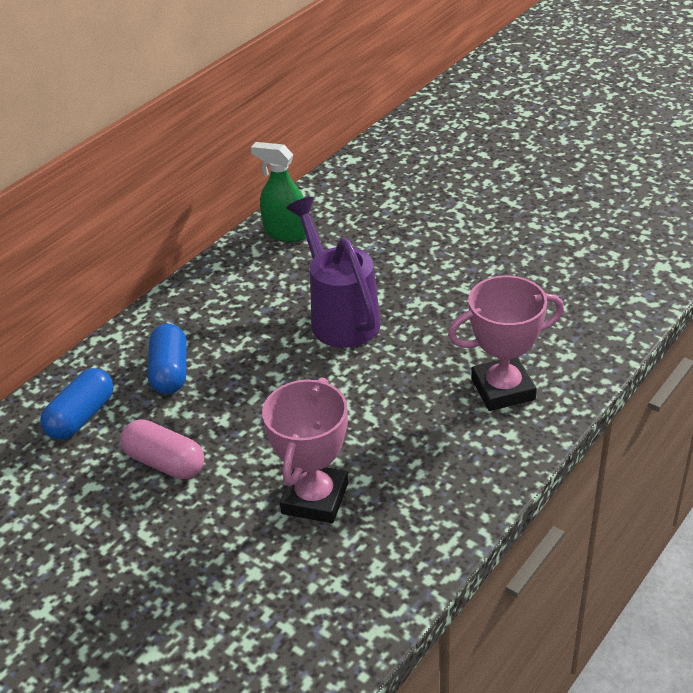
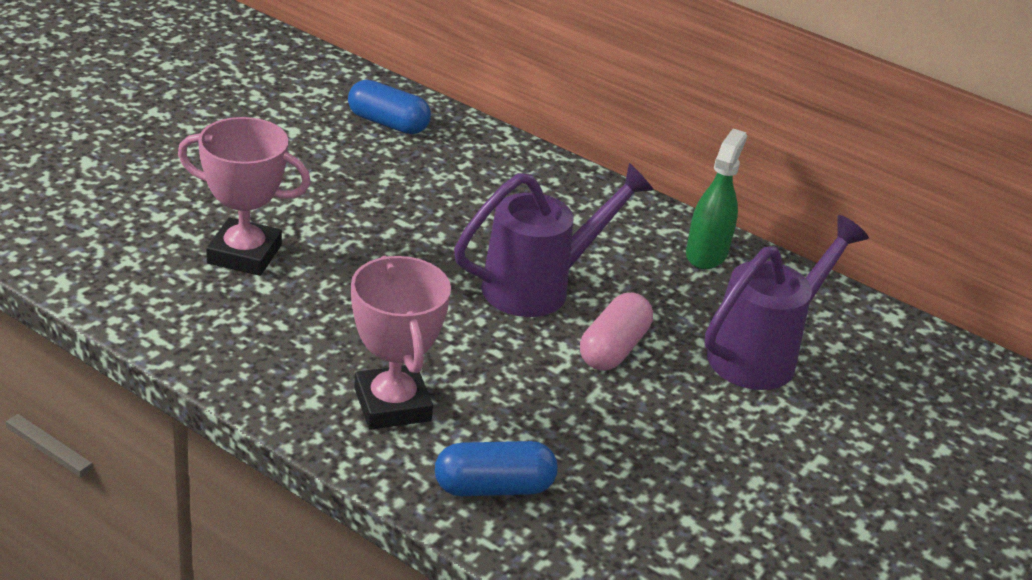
camera: 80 degrees right, 5 degrees down
(165, 462) = (315, 168): pink capsule -> pink capsule (613, 349)
(170, 372) = (449, 171): blue capsule -> blue capsule (493, 487)
(403, 214) = (763, 353): none -> purple watering can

---

| REQUIREMENT |
Look through the data above. Find each line with the string "capsule" and copy it.

| ANSWER BOX |
(165, 462) = (315, 168): pink capsule -> pink capsule (613, 349)
(170, 372) = (449, 171): blue capsule -> blue capsule (493, 487)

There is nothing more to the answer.